┌─ Stored data
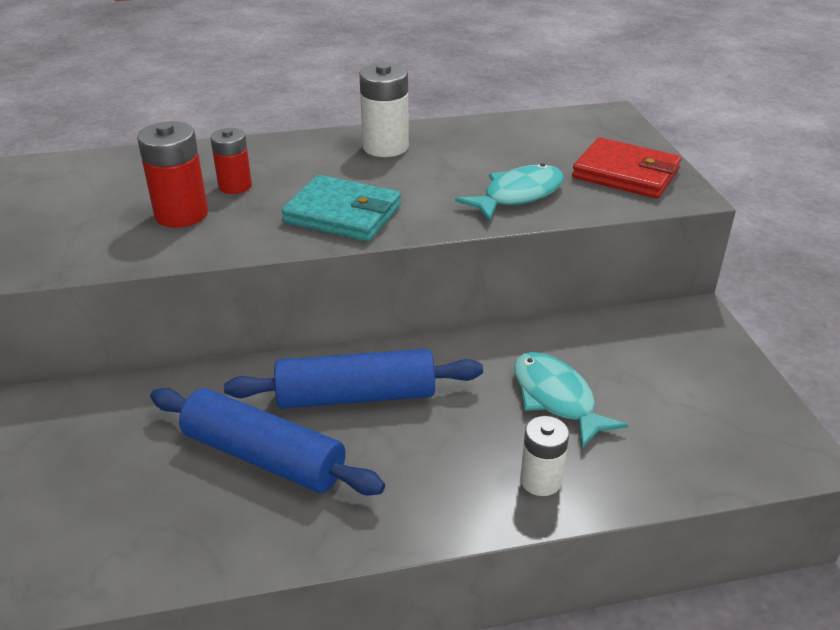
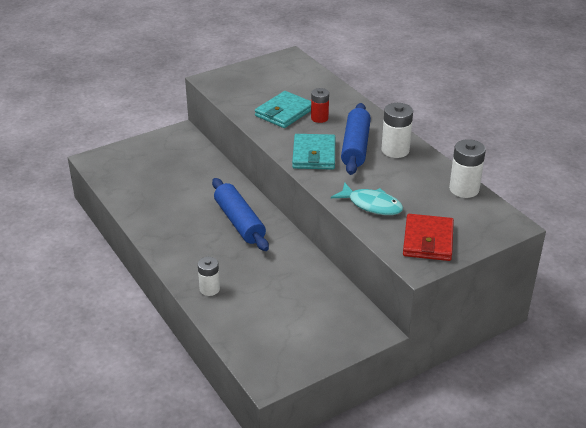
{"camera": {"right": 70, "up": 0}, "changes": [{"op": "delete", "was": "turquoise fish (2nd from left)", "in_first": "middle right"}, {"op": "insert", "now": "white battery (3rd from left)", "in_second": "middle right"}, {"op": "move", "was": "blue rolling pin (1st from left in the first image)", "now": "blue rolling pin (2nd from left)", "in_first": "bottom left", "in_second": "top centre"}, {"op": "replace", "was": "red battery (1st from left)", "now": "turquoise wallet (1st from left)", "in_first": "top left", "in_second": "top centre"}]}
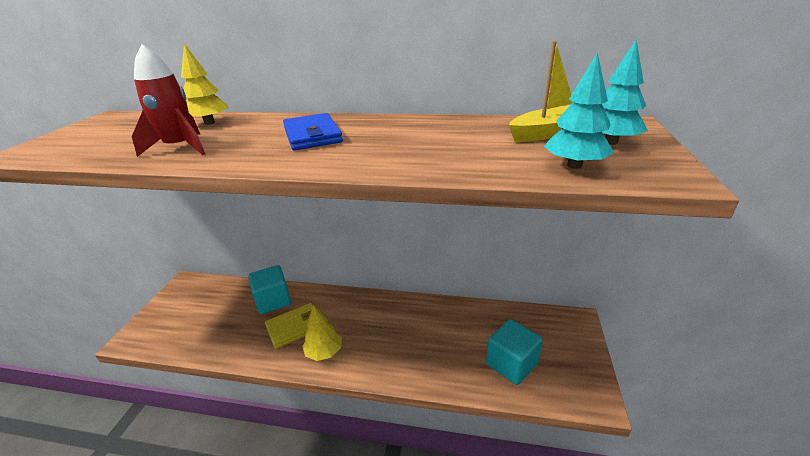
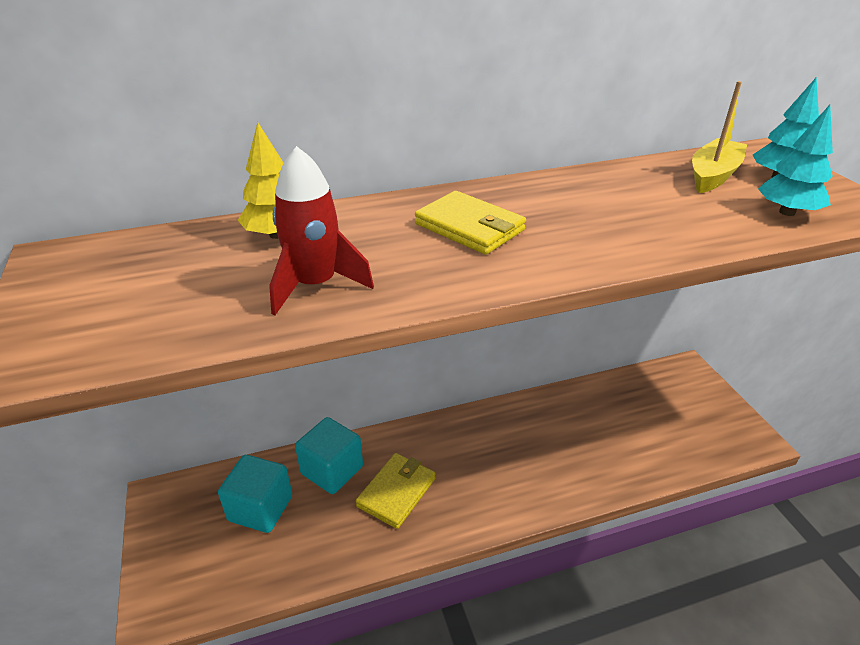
{"camera": {"right": -30, "up": 5}, "changes": [{"op": "delete", "was": "yellow tree (2nd from left)", "in_first": "bottom centre"}, {"op": "move", "was": "turquoise cube (2nd from left in the first image)", "now": "turquoise cube (1st from left)", "in_first": "bottom centre", "in_second": "bottom left"}, {"op": "recolor", "was": "blue wallet", "now": "yellow wallet (2nd from left)", "in_first": "top centre", "in_second": "centre"}]}
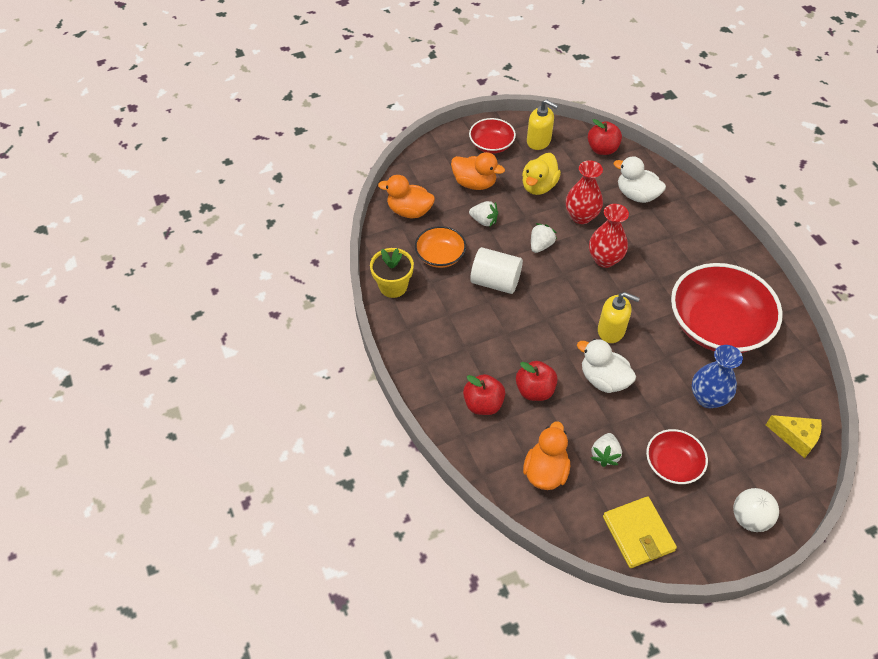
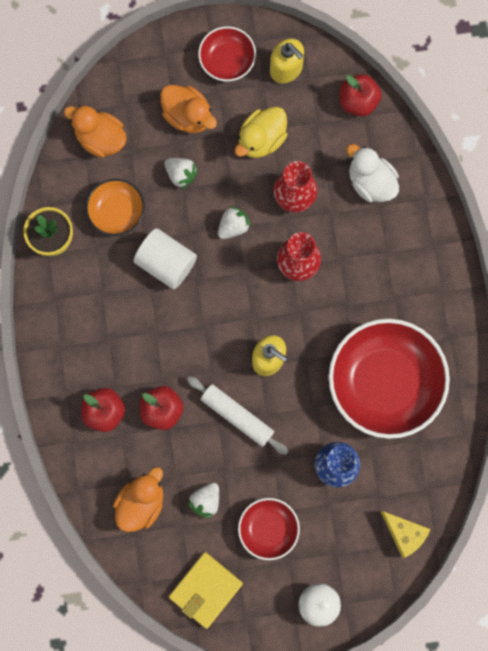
{"camera": {"right": 15, "up": 25}, "changes": [{"op": "replace", "was": "white duck (1st from left)", "now": "white rolling pin", "in_first": "middle right", "in_second": "centre"}, {"op": "rotate", "was": "yellow wallet", "in_first": "bottom right", "in_second": "bottom centre", "clockwise": 45}]}
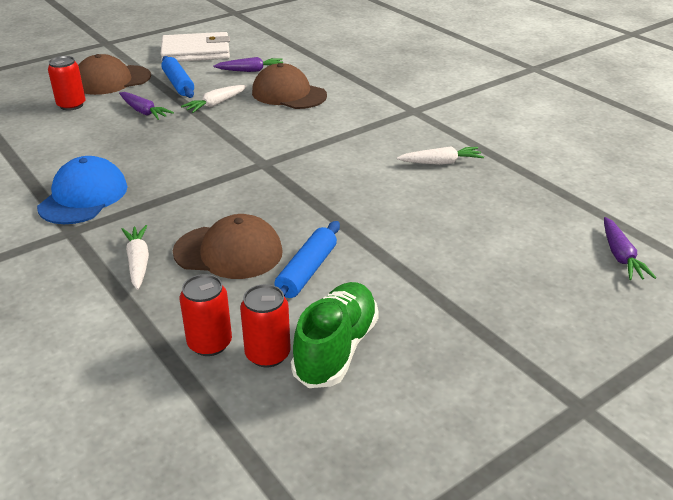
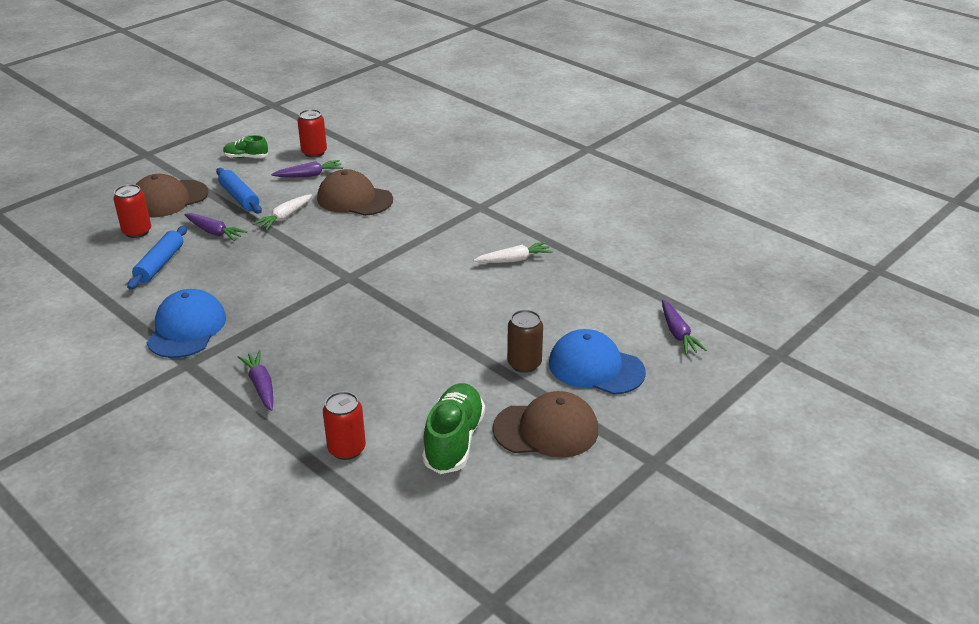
{"camera": {"right": -10, "up": 0}, "changes": [{"op": "insert", "now": "brown can", "in_second": "centre"}, {"op": "insert", "now": "blue cap (2nd from left)", "in_second": "centre"}, {"op": "move", "was": "brown cap (2nd from left in the first image)", "now": "brown cap (3rd from left)", "in_first": "centre", "in_second": "bottom centre"}, {"op": "move", "was": "red can (3rd from left in the first image)", "now": "red can (2nd from left)", "in_first": "centre", "in_second": "top left"}, {"op": "move", "was": "blue rolling pin (2nd from left in the first image)", "now": "blue rolling pin (1st from left)", "in_first": "centre", "in_second": "middle left"}, {"op": "replace", "was": "white wallet", "now": "green shoe (1st from left)", "in_first": "top left", "in_second": "top left"}, {"op": "recolor", "was": "white carrot (1st from left)", "now": "purple carrot (2nd from left)", "in_first": "middle left", "in_second": "middle left"}]}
└─
Task to carry out: No pictures should appear in the copy, which holds exactly the lines from the first line of the data through the line with "tree (2nd from" and nothing else.

Answer area:
{"camera": {"right": 70, "up": 0}, "changes": [{"op": "delete", "was": "turquoise fish (2nd from left)", "in_first": "middle right"}, {"op": "insert", "now": "white battery (3rd from left)", "in_second": "middle right"}, {"op": "move", "was": "blue rolling pin (1st from left in the first image)", "now": "blue rolling pin (2nd from left)", "in_first": "bottom left", "in_second": "top centre"}, {"op": "replace", "was": "red battery (1st from left)", "now": "turquoise wallet (1st from left)", "in_first": "top left", "in_second": "top centre"}]}
{"camera": {"right": -30, "up": 5}, "changes": [{"op": "delete", "was": "yellow tree (2nd from left)", "in_first": "bottom centre"}, {"op": "move", "was": "turquoise cube (2nd from left in the first image)", "now": "turquoise cube (1st from left)", "in_first": "bottom centre", "in_second": "bottom left"}, {"op": "recolor", "was": "blue wallet", "now": "yellow wallet (2nd from left)", "in_first": "top centre", "in_second": "centre"}]}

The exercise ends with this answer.